- ASSIGNMENT: Pictures are to be left out, and the rest of the records reproduced exactly.

Image comparison data
+ + + +

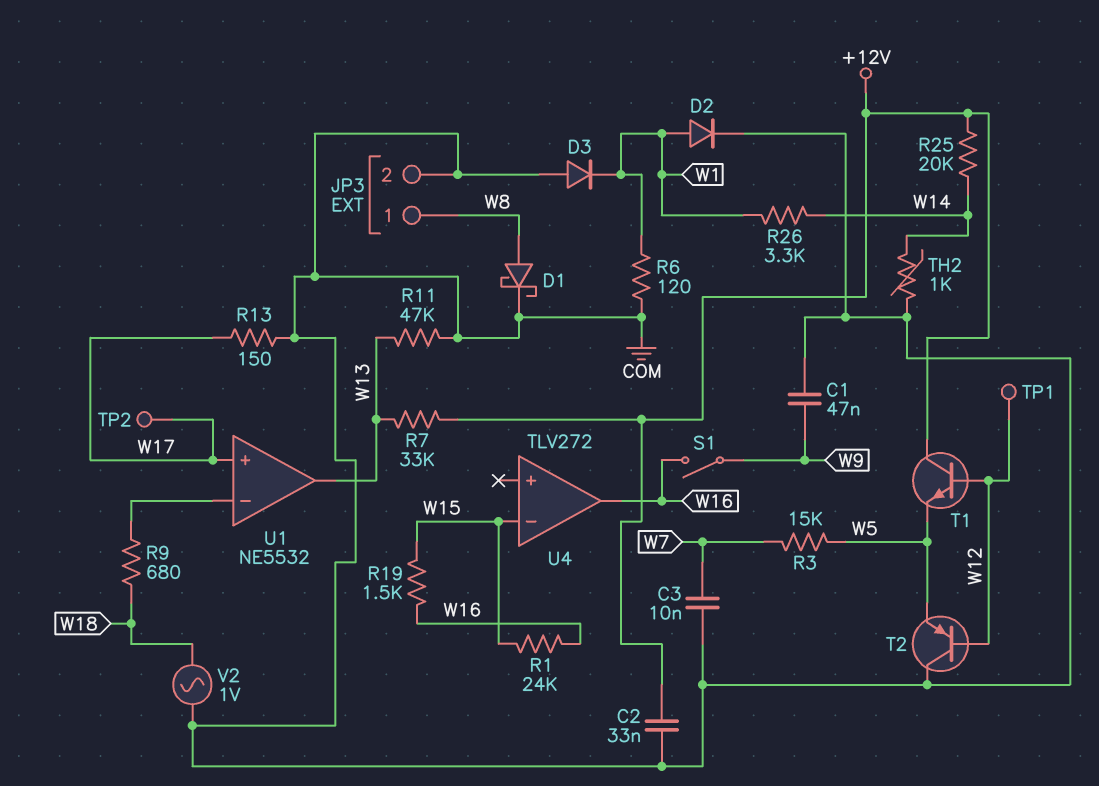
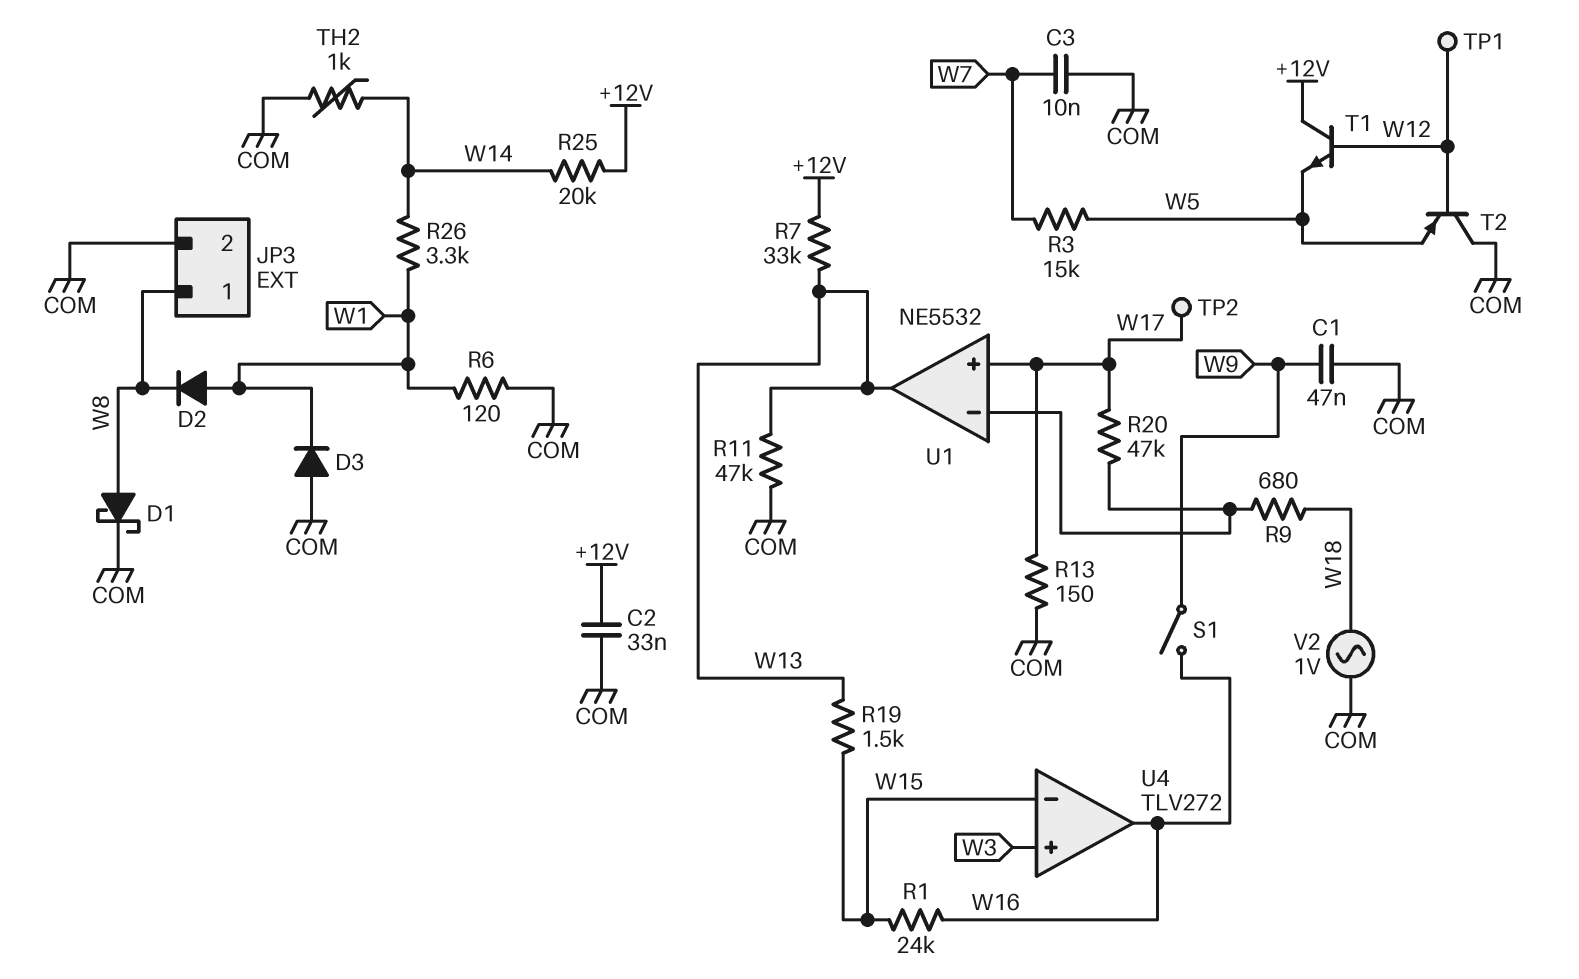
D2: diode (A W1, K COM) -> diode (A W1, K W8)
R19: 1.5k (W15, W16) -> 1.5k (W13, W15)
R20: none -> 47k (U1/in-, W17)
U4 pin in+: none -> W3

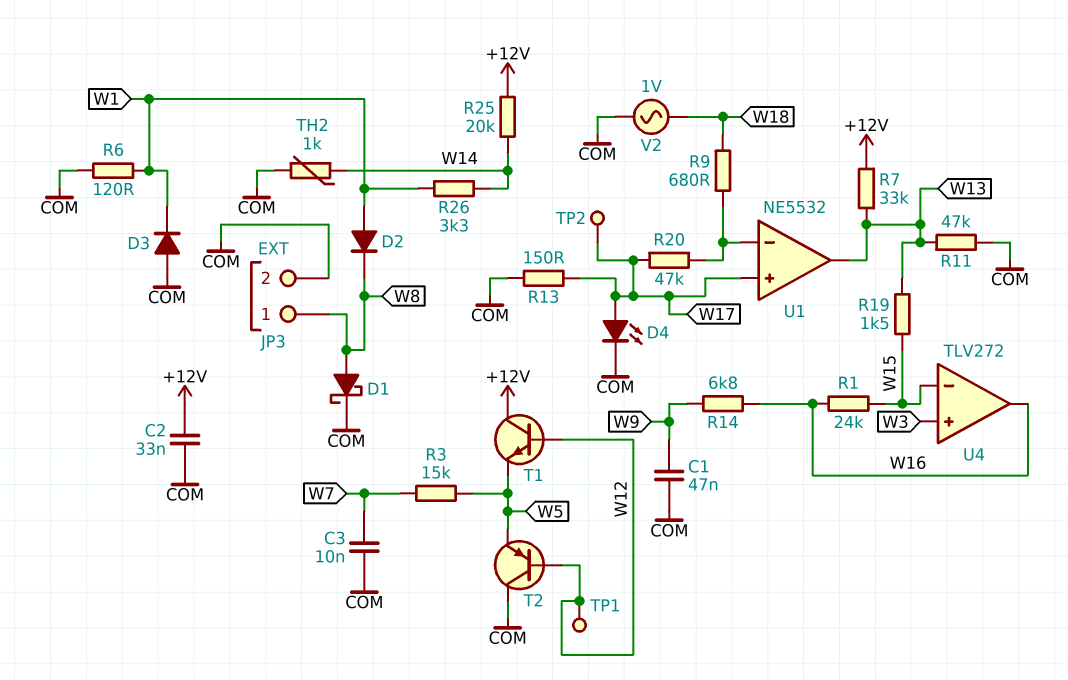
D4: none -> LED (A W17, K COM)
R14: none -> 6.8k (W9, W16)
S1: switch (W9, W16) -> none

+ + + +

- TASK RESPONSE:
D2: diode (A W1, K COM) -> diode (A W1, K W8)
R19: 1.5k (W15, W16) -> 1.5k (W13, W15)
R20: none -> 47k (U1/in-, W17)
U4 pin in+: none -> W3

D4: none -> LED (A W17, K COM)
R14: none -> 6.8k (W9, W16)
S1: switch (W9, W16) -> none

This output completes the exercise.